**EXERCISE DATA:**
-.-.-
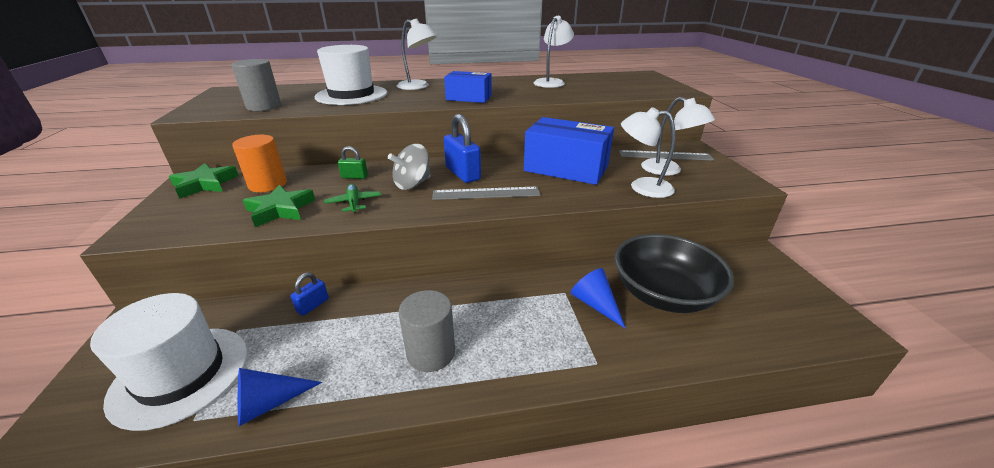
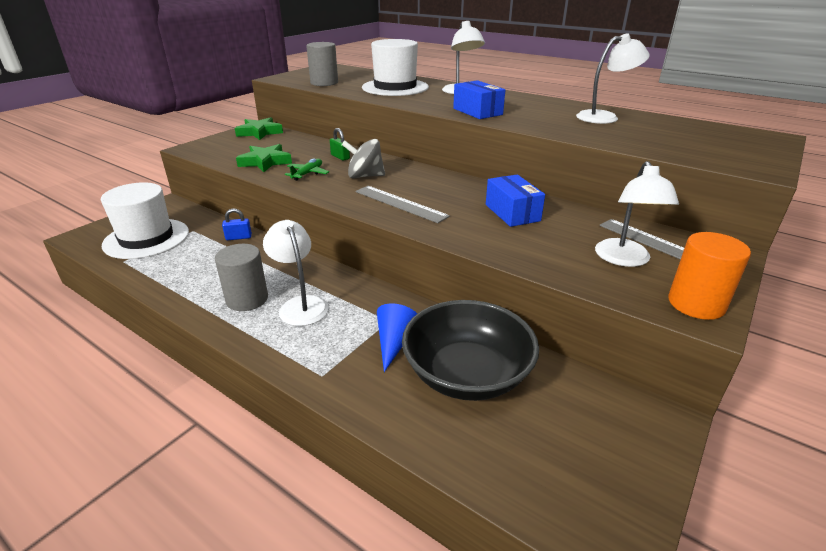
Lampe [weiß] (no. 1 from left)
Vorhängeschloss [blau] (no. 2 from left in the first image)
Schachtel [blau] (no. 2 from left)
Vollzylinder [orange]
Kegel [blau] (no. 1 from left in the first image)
-.-.-
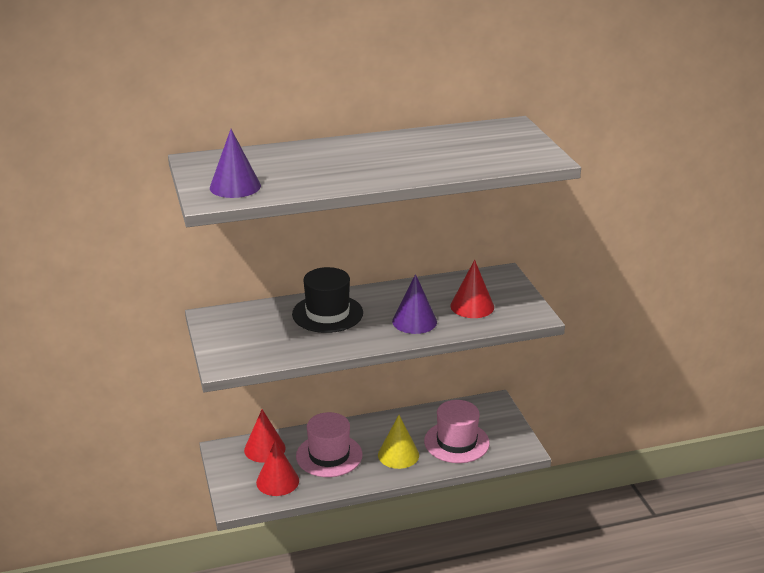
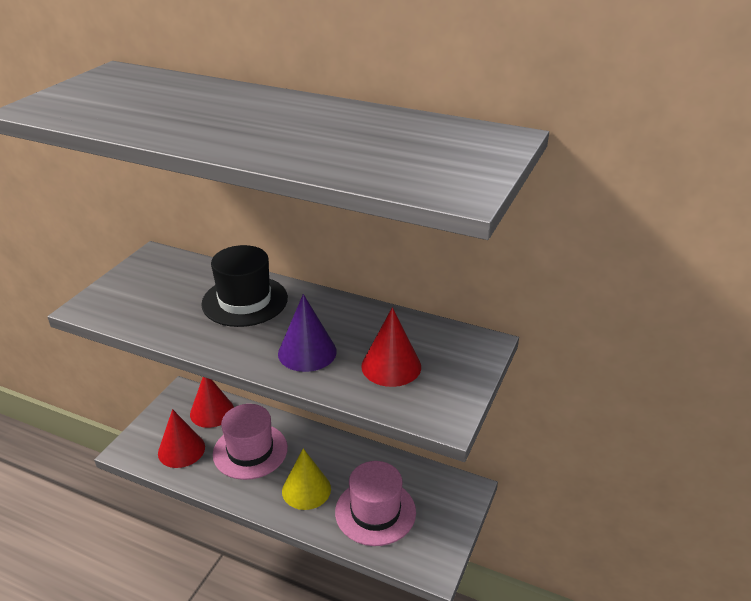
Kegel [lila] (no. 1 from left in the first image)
-.-.-
**WORK REQUEST:** Look above for the line holding "Schachtel [blau] (no. 2 from left)" and the line holding "Kegel [blau] (no.". Retype both, and every line between them, word for word and nothing else.

**OUTPUT OF THE TASK:**
Schachtel [blau] (no. 2 from left)
Vollzylinder [orange]
Kegel [blau] (no. 1 from left in the first image)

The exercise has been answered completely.